### [Aerial scene parsing data]
──────────────────────────────
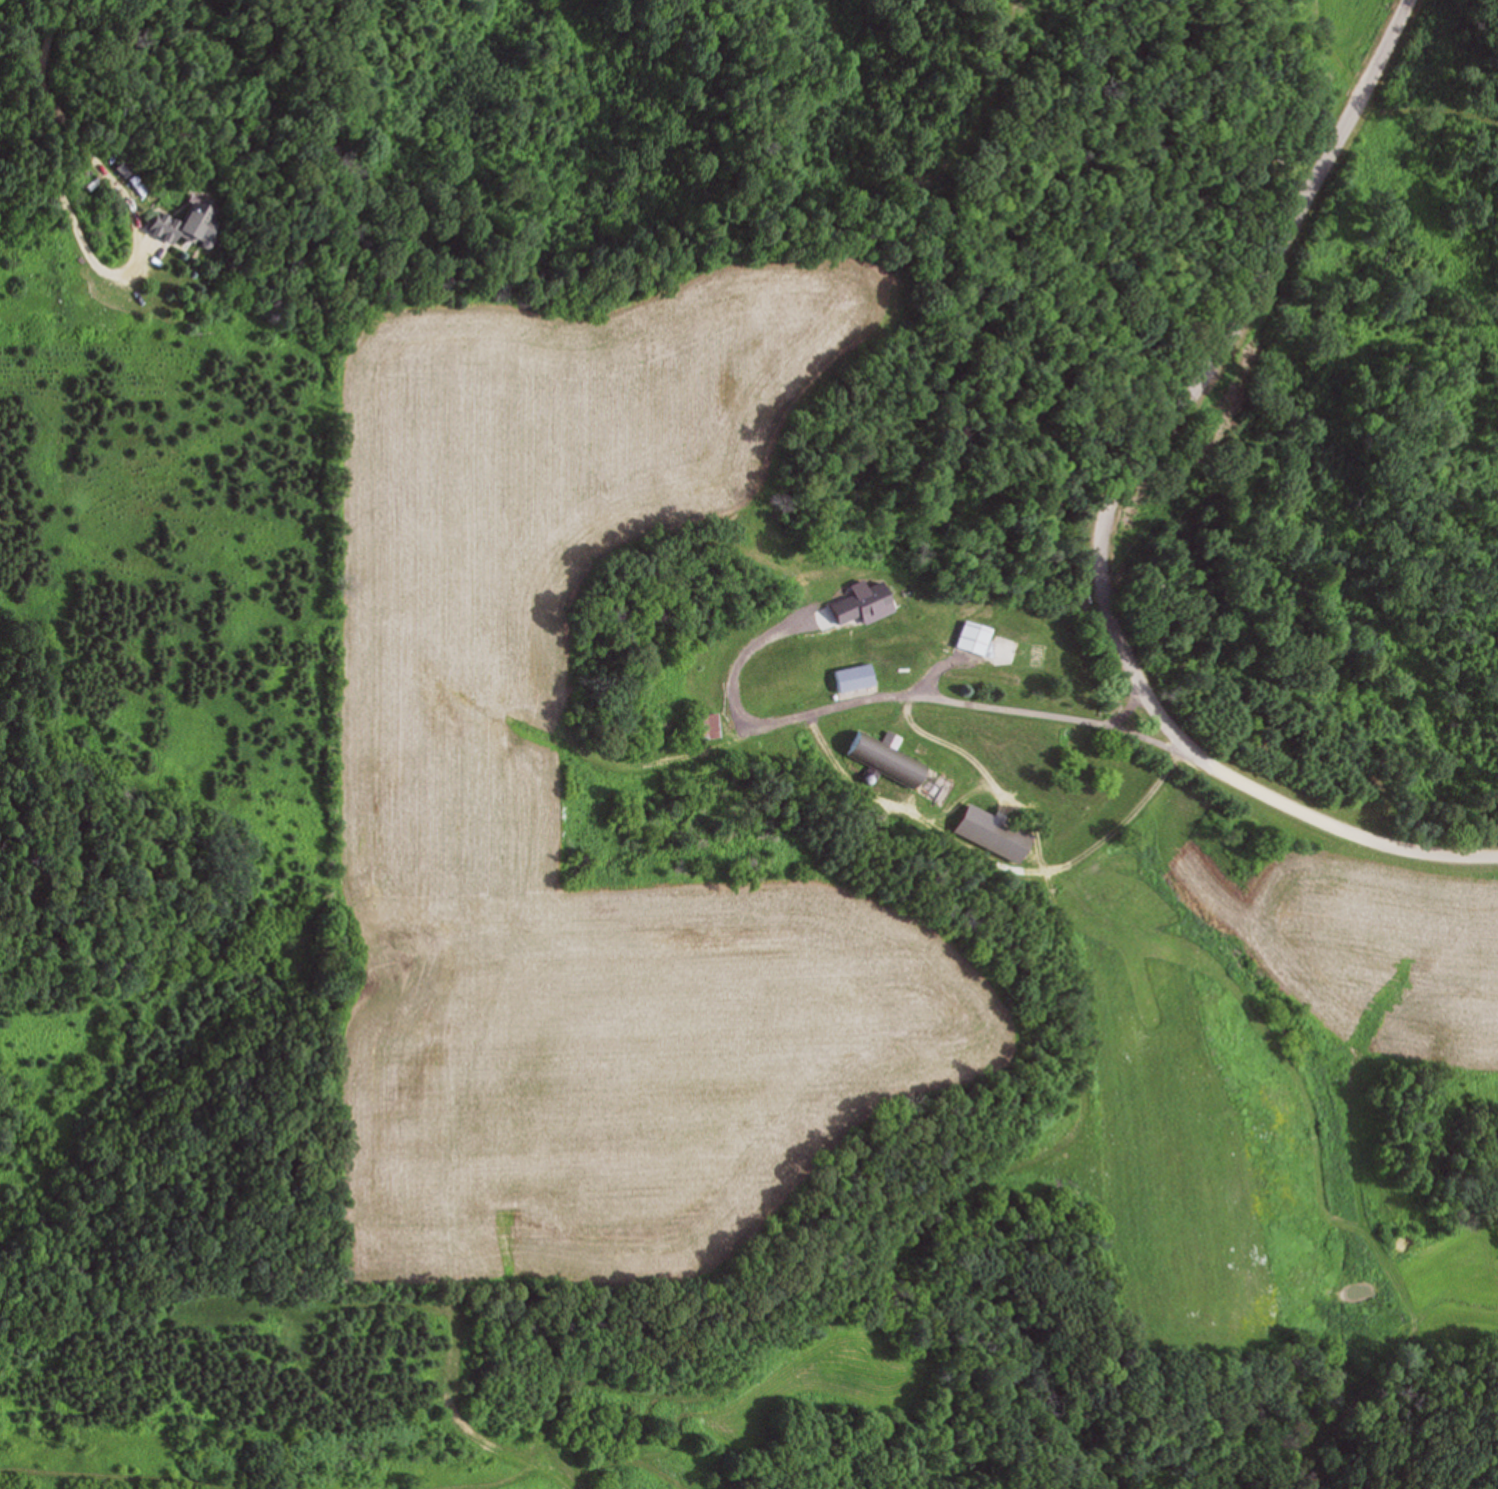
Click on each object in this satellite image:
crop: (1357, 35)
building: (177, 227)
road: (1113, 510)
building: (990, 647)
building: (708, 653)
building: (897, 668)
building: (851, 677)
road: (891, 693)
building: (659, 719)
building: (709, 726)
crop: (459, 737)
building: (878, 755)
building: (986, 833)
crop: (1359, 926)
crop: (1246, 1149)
──────────────────────────────
### [Work item]
Drop the images and copy all the data exactly.

### [Problem solution]
Click on each object in this satellite image:
crop: (1357, 35)
building: (177, 227)
road: (1113, 510)
building: (990, 647)
building: (708, 653)
building: (897, 668)
building: (851, 677)
road: (891, 693)
building: (659, 719)
building: (709, 726)
crop: (459, 737)
building: (878, 755)
building: (986, 833)
crop: (1359, 926)
crop: (1246, 1149)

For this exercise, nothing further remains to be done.